**PROMPT:**
Would you repeat the entries below exactly and omit the pictures?

- - -

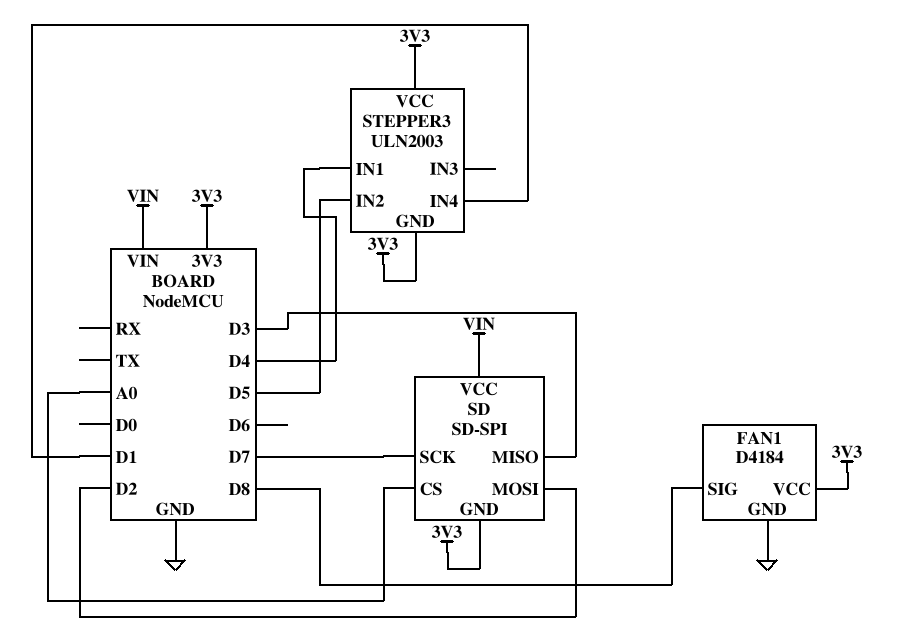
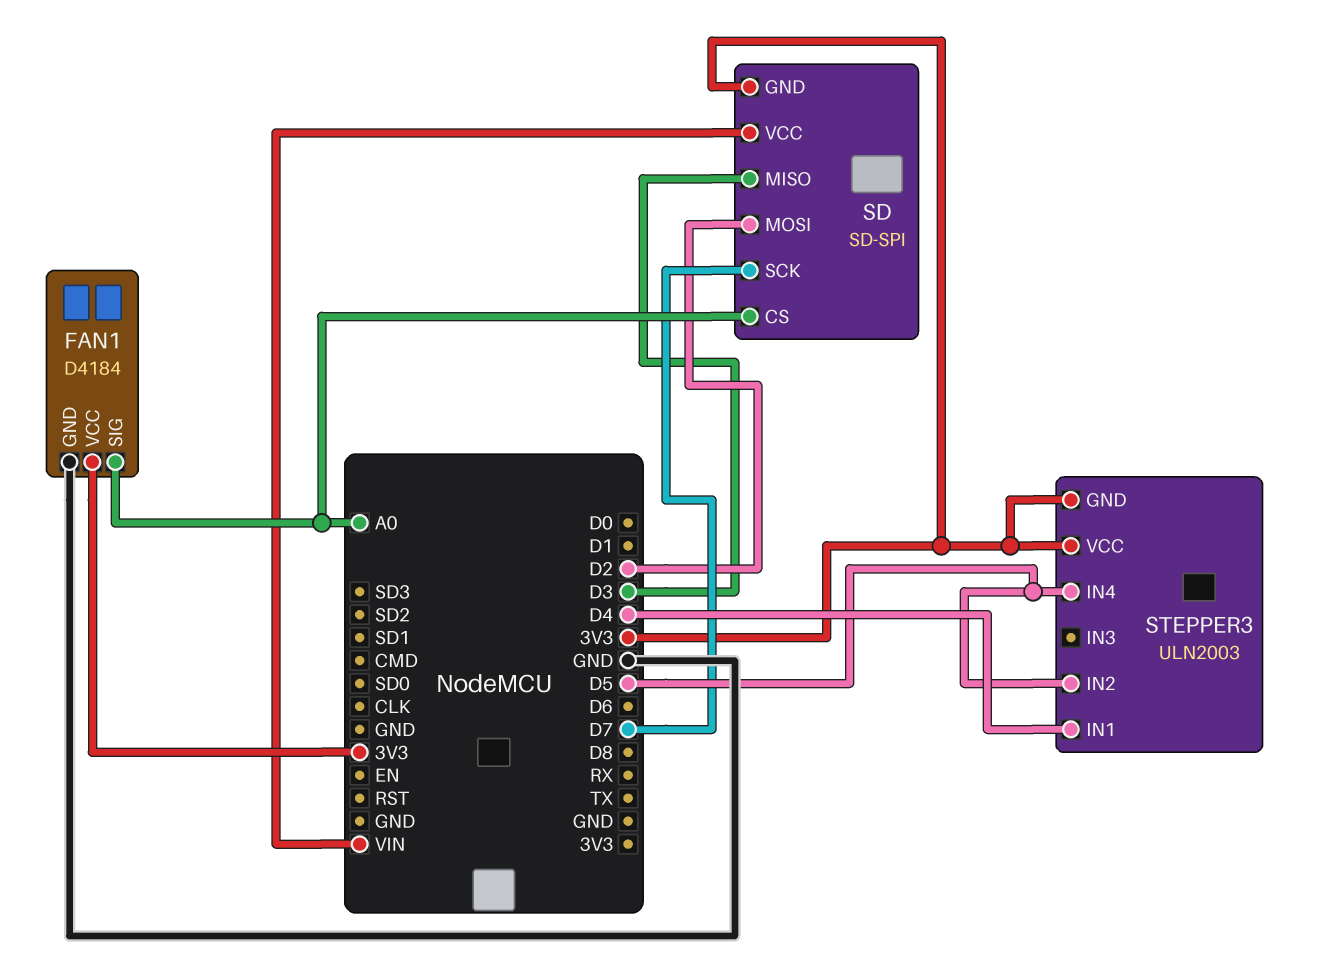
FAN1 pin SIG: D8 -> A0
STEPPER3 pin IN4: D1 -> D5

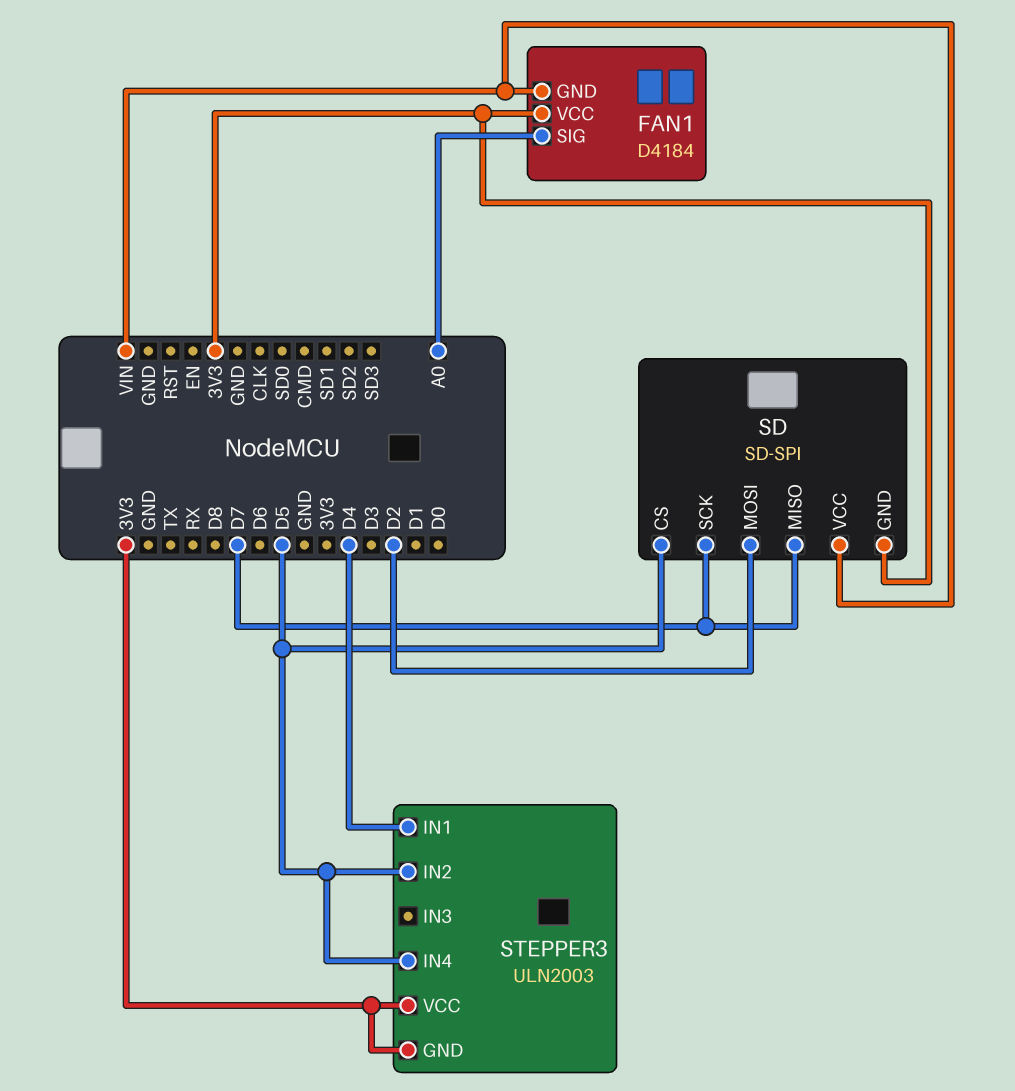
FAN1 pin GND: GND -> VIN
SD pin CS: A0 -> D5
SD pin MISO: D3 -> D7

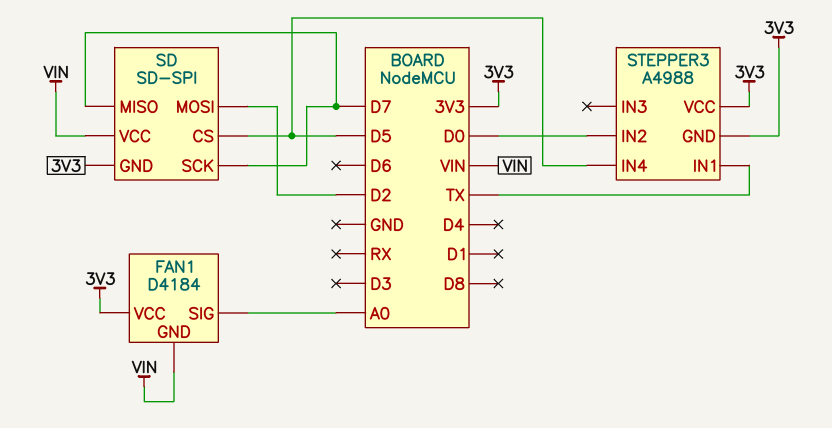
STEPPER3: ULN2003 -> A4988
STEPPER3 pin IN1: D4 -> TX
STEPPER3 pin IN2: D5 -> D0

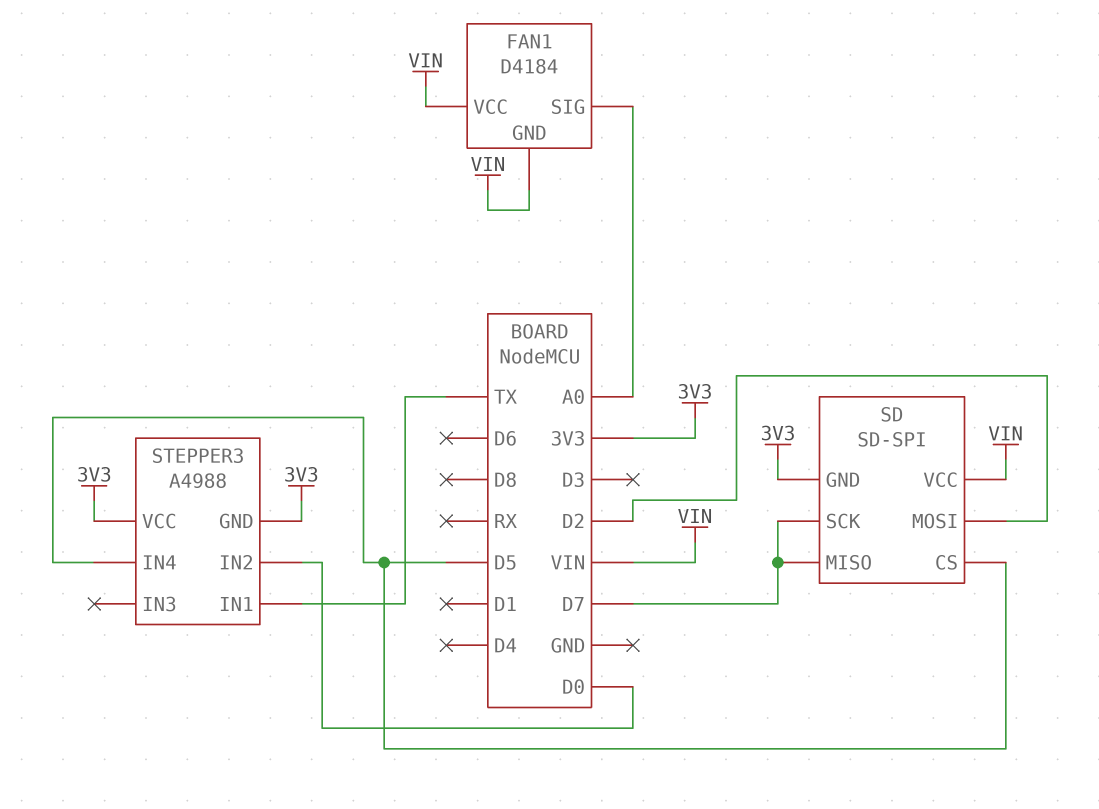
FAN1 pin VCC: 3V3 -> VIN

- - -

**SOLUTION FOR THIS EXERCISE:**
FAN1 pin SIG: D8 -> A0
STEPPER3 pin IN4: D1 -> D5

FAN1 pin GND: GND -> VIN
SD pin CS: A0 -> D5
SD pin MISO: D3 -> D7

STEPPER3: ULN2003 -> A4988
STEPPER3 pin IN1: D4 -> TX
STEPPER3 pin IN2: D5 -> D0

FAN1 pin VCC: 3V3 -> VIN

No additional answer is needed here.